TASK REQUIREMENTS:
Copy out exactly, and only, the lines from the one containing "IC4 pin IA: FWD -> MB" through the end of the entries. No pictures.

SUPPLIED MATERIAL:
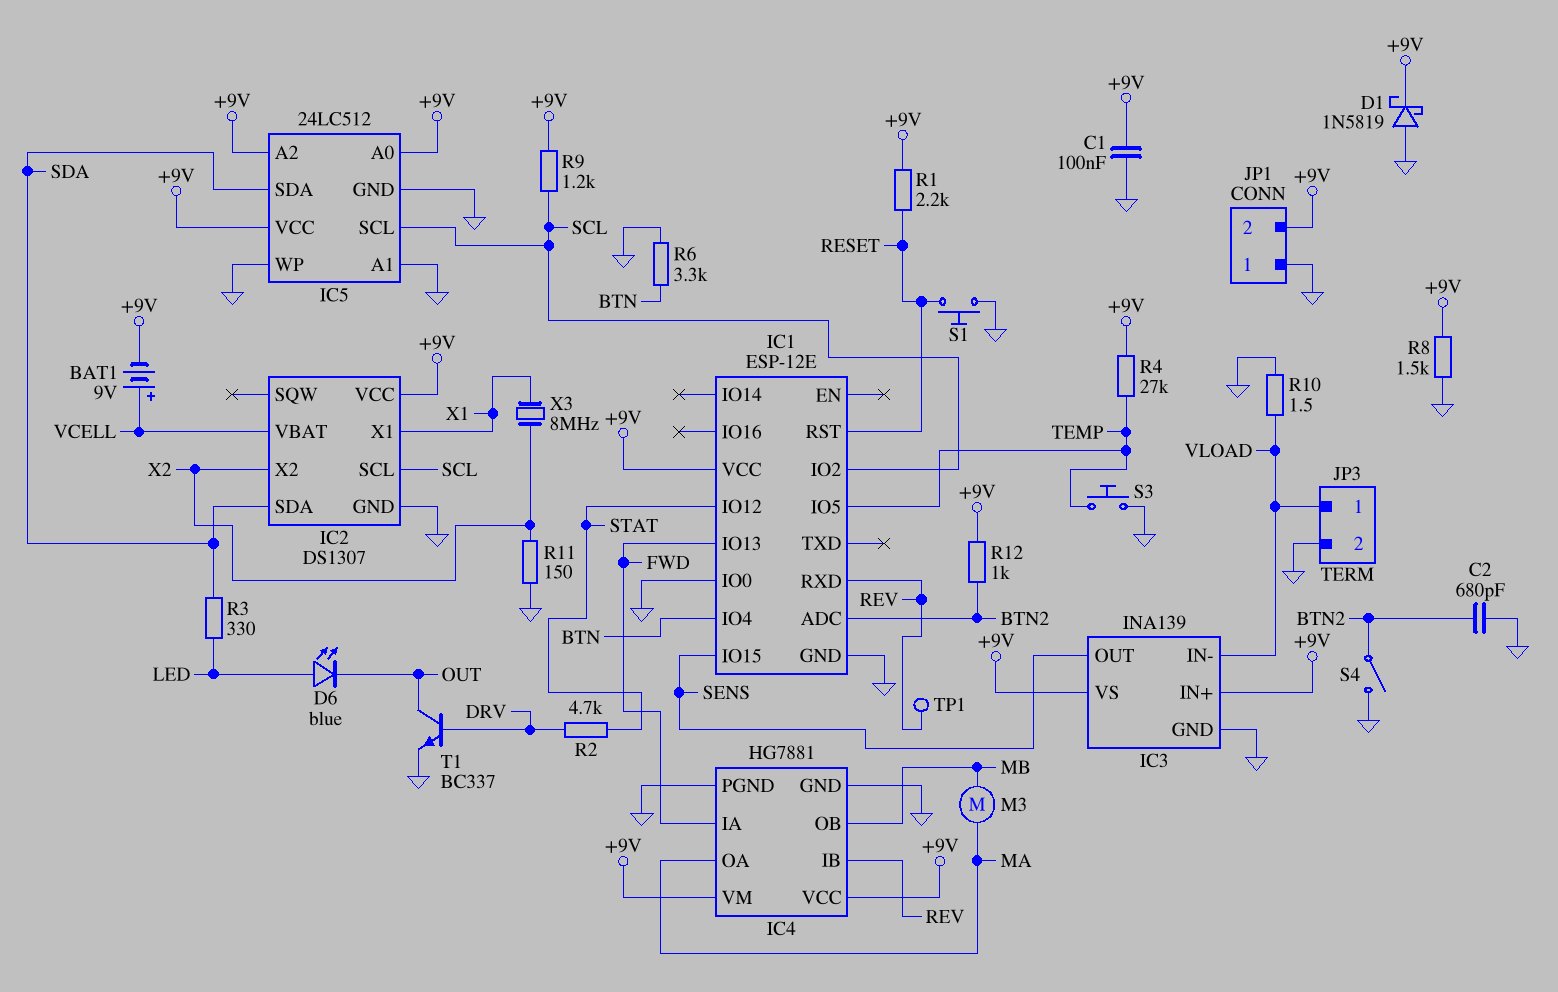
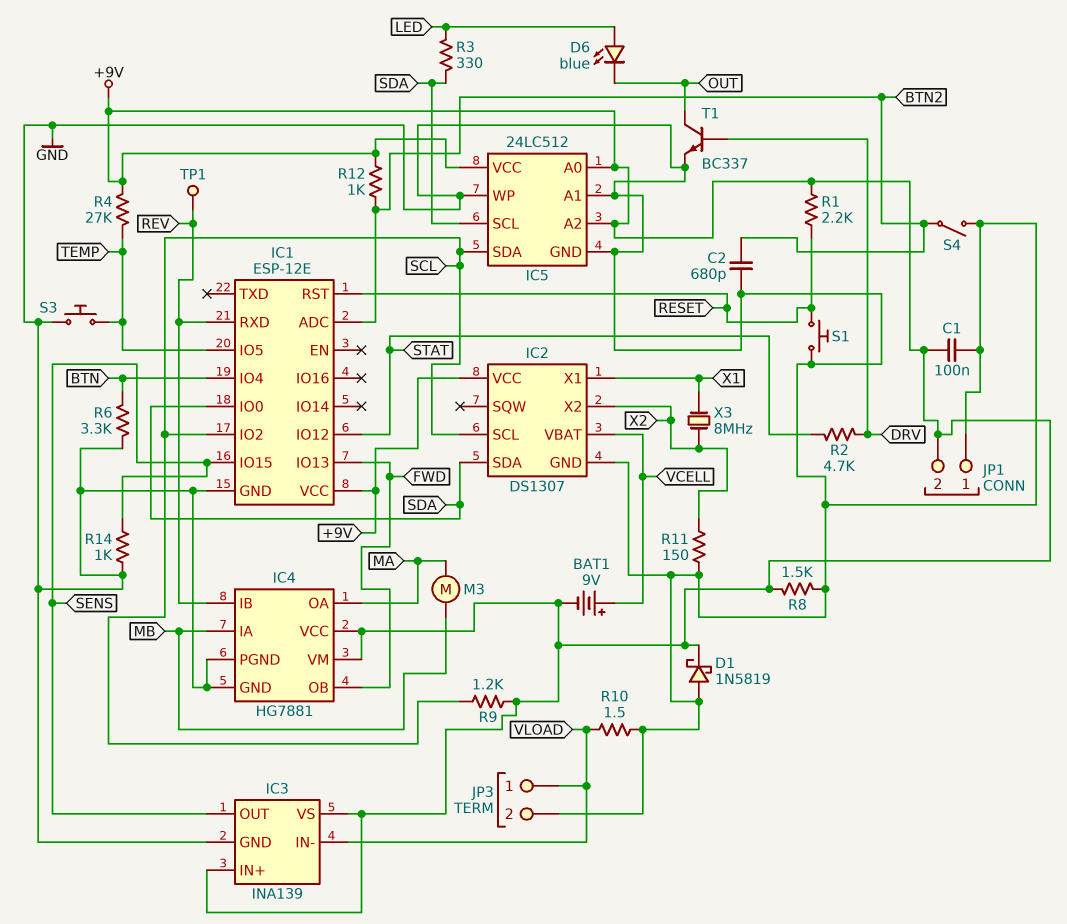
IC1 pin IO0: GND -> SDA
IC4 pin IA: FWD -> MB
IC4 pin OB: MB -> FWD
IC5 pin SCL: SCL -> SDA
IC5 pin SDA: SDA -> SCL
R14: none -> 1k (GND, SENS)

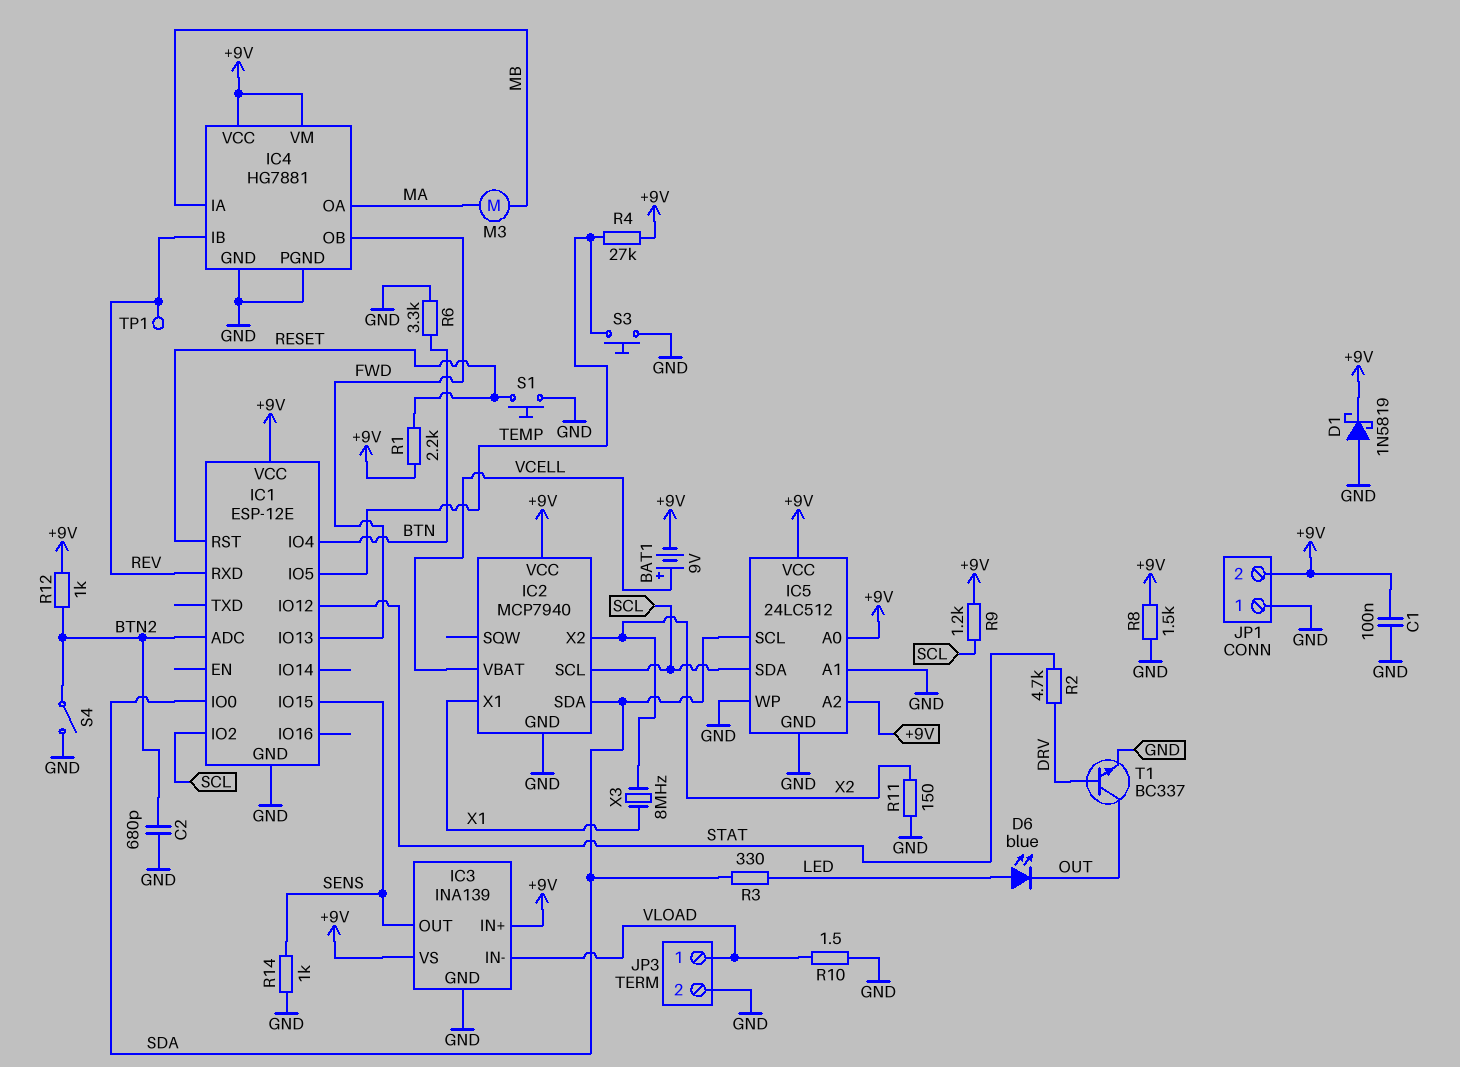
IC2: DS1307 -> MCP7940

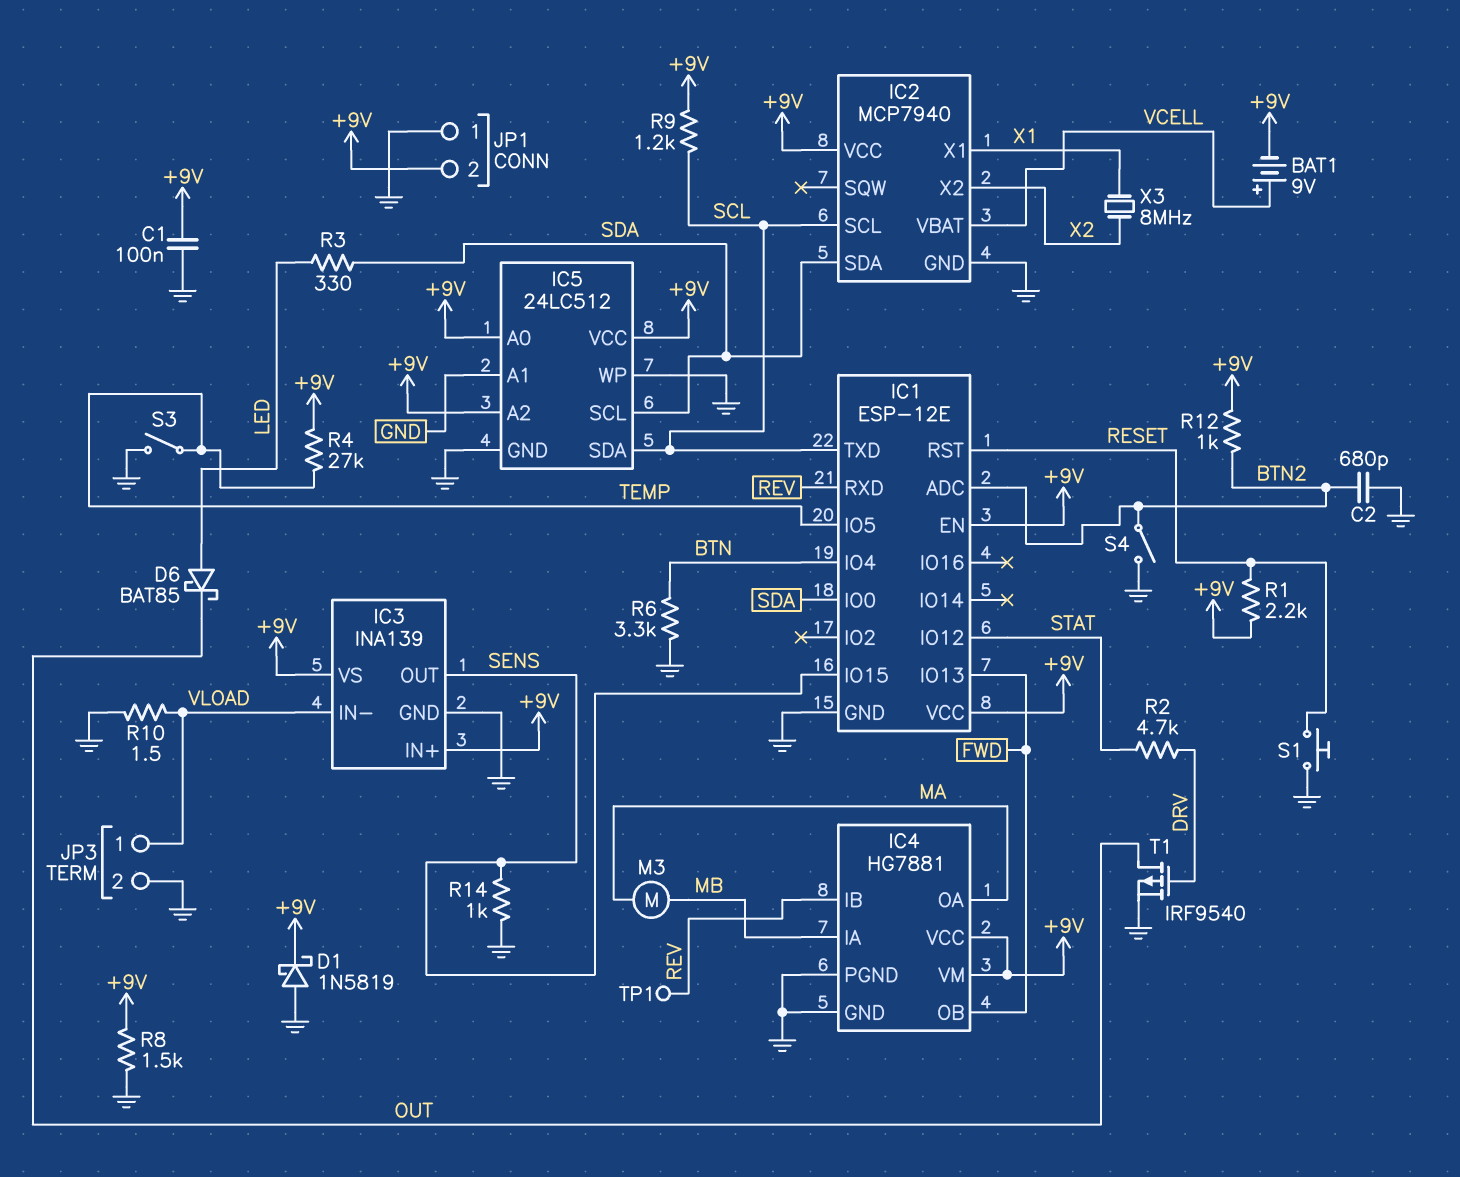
D6: LED blue (A LED, K OUT) -> schottky BAT85 (A LED, K OUT)
IC1 pin EN: none -> +9V
IC1 pin IO2: SCL -> none
IC1 pin TXD: none -> SCL
R11: 150 (GND, X2) -> none
S3: button (GND, TEMP) -> switch (GND, TEMP)
T1: NPN BC337 (B DRV, C OUT, E GND) -> PMOS IRF9540 (G DRV, D OUT, S GND)

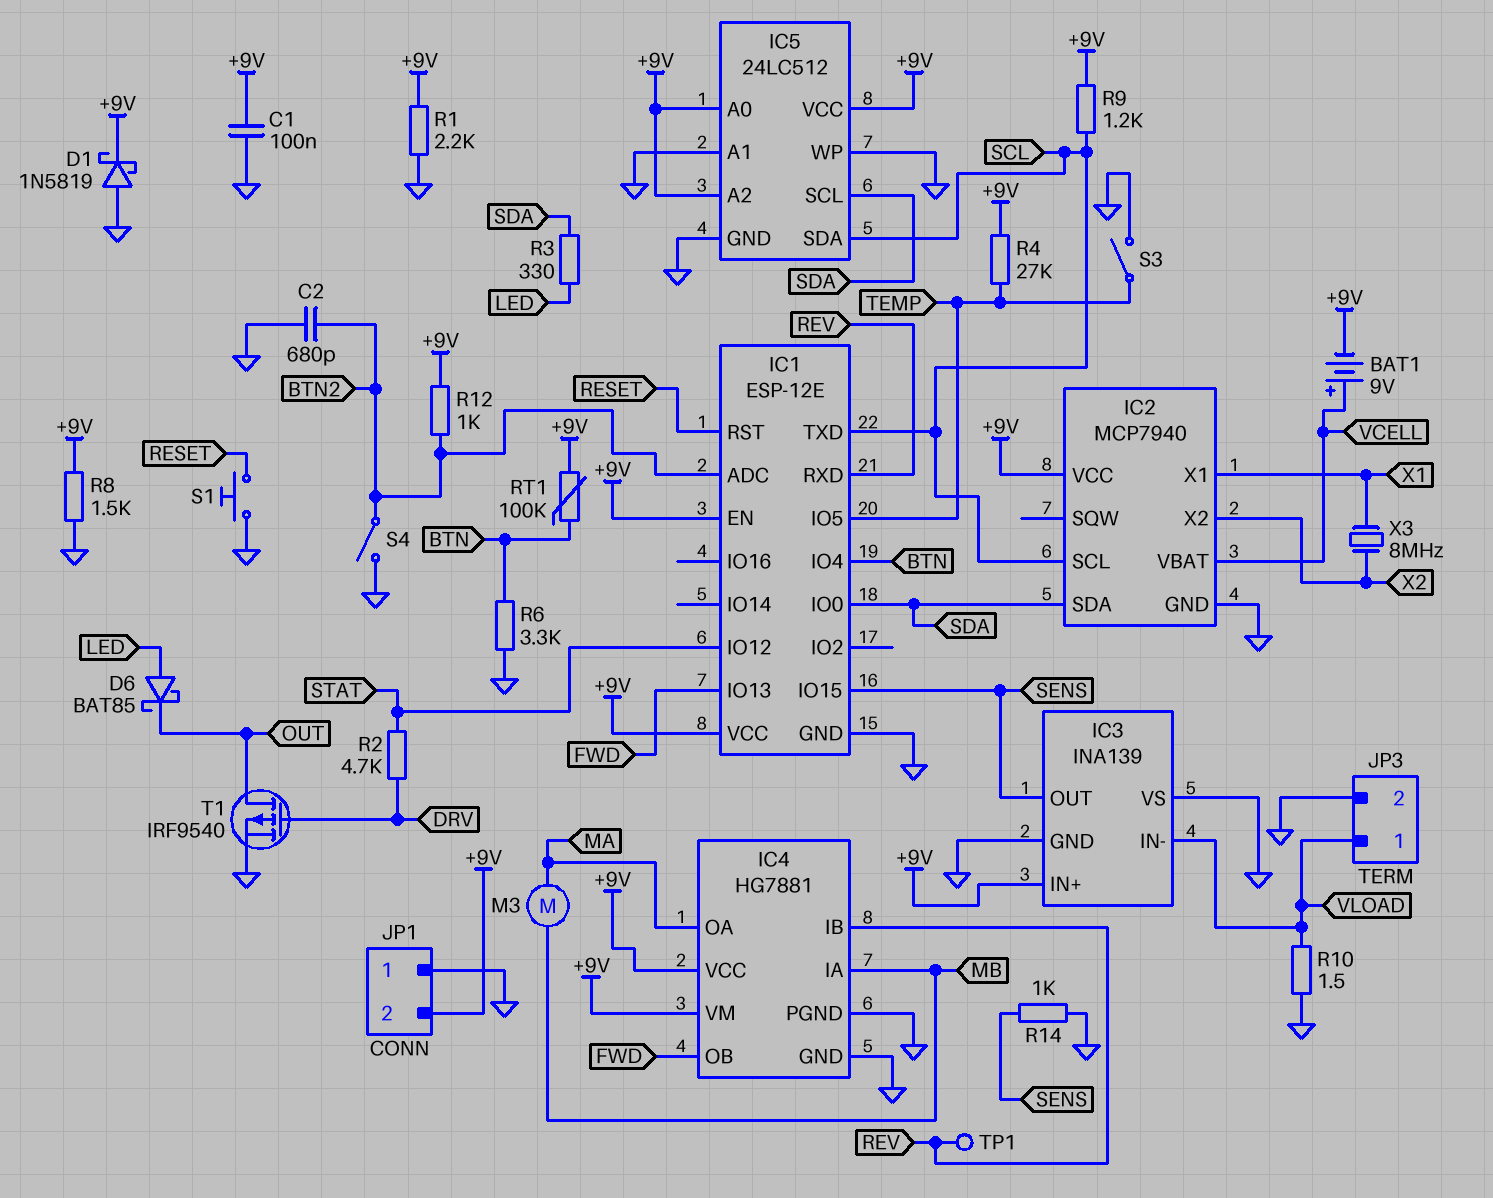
IC3 pin VS: +9V -> GND
R1: 2.2k (+9V, RESET) -> 2.2k (+9V, GND)
RT1: none -> 100k (+9V, BTN)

REPLY TO THE EXERCISE:
IC4 pin IA: FWD -> MB
IC4 pin OB: MB -> FWD
IC5 pin SCL: SCL -> SDA
IC5 pin SDA: SDA -> SCL
R14: none -> 1k (GND, SENS)

IC2: DS1307 -> MCP7940

D6: LED blue (A LED, K OUT) -> schottky BAT85 (A LED, K OUT)
IC1 pin EN: none -> +9V
IC1 pin IO2: SCL -> none
IC1 pin TXD: none -> SCL
R11: 150 (GND, X2) -> none
S3: button (GND, TEMP) -> switch (GND, TEMP)
T1: NPN BC337 (B DRV, C OUT, E GND) -> PMOS IRF9540 (G DRV, D OUT, S GND)

IC3 pin VS: +9V -> GND
R1: 2.2k (+9V, RESET) -> 2.2k (+9V, GND)
RT1: none -> 100k (+9V, BTN)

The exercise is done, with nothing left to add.